▶ [Task brief] Begin at the line containing "camera: 55 degrees left, 5 degrees down" in the entries below and end at the line containing "(423, 273) = (450, 115): red"; transcribe that range exactly and nothing outside it.

▶ [Dataset content]
# # # # # # #

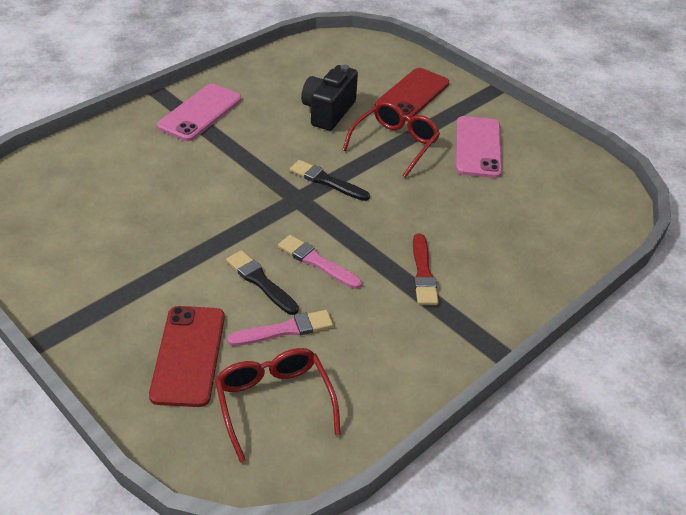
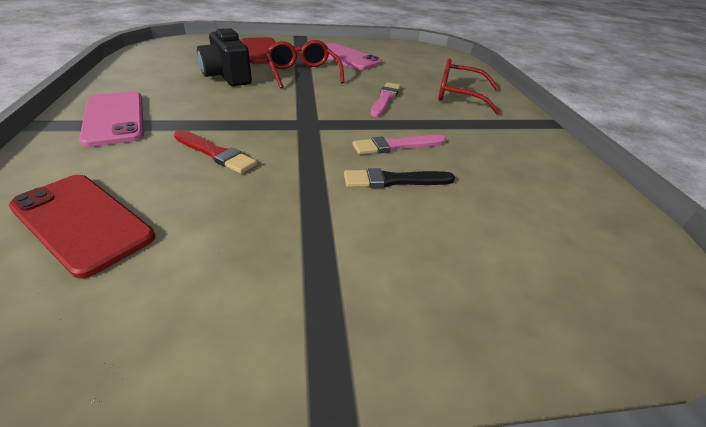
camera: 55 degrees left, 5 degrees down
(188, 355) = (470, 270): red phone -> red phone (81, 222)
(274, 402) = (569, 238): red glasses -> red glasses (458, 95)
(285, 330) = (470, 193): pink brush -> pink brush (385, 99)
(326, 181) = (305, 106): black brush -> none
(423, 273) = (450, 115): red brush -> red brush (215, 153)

# # # # # # #

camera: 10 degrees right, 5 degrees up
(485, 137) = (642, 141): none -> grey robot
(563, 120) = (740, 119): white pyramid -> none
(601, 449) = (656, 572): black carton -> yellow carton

# # # # # # #

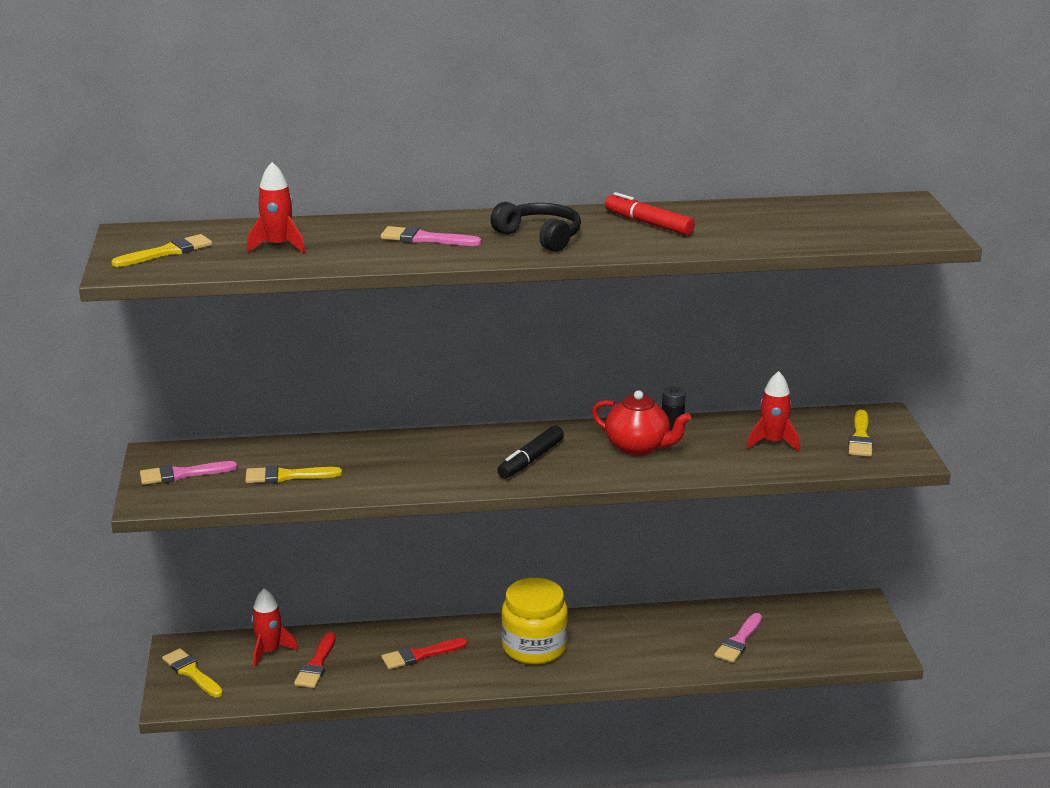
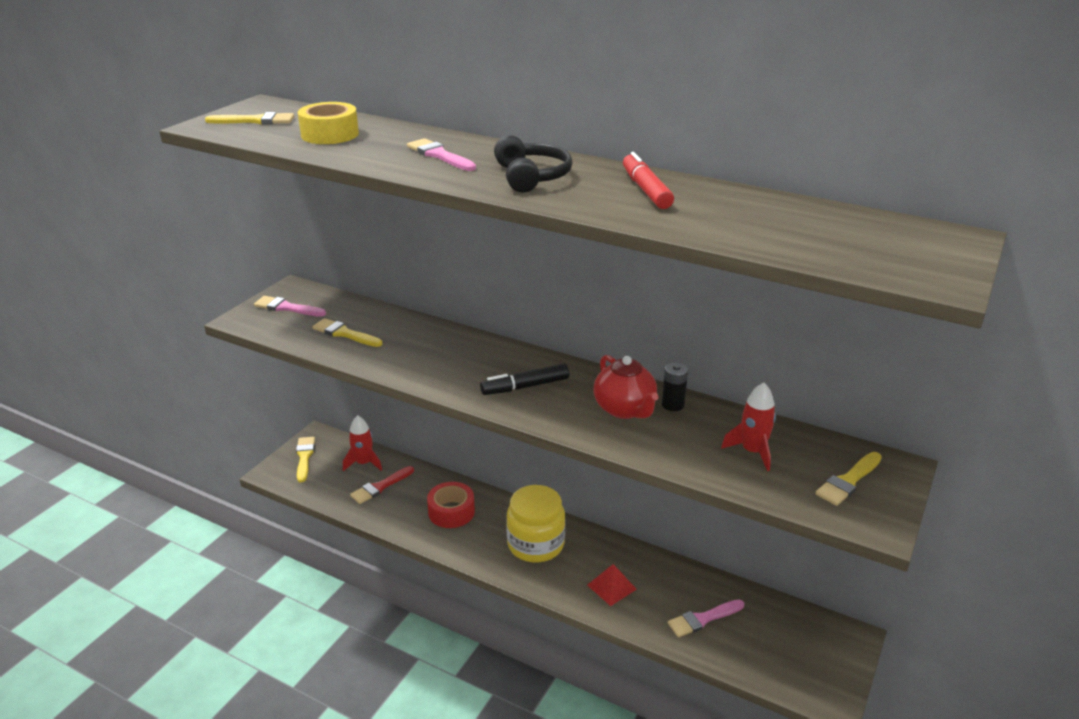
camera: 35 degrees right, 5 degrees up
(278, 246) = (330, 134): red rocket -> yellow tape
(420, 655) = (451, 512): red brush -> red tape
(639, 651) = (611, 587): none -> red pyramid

# # # # # # #

▶ [Result]
camera: 55 degrees left, 5 degrees down
(188, 355) = (470, 270): red phone -> red phone (81, 222)
(274, 402) = (569, 238): red glasses -> red glasses (458, 95)
(285, 330) = (470, 193): pink brush -> pink brush (385, 99)
(326, 181) = (305, 106): black brush -> none
(423, 273) = (450, 115): red brush -> red brush (215, 153)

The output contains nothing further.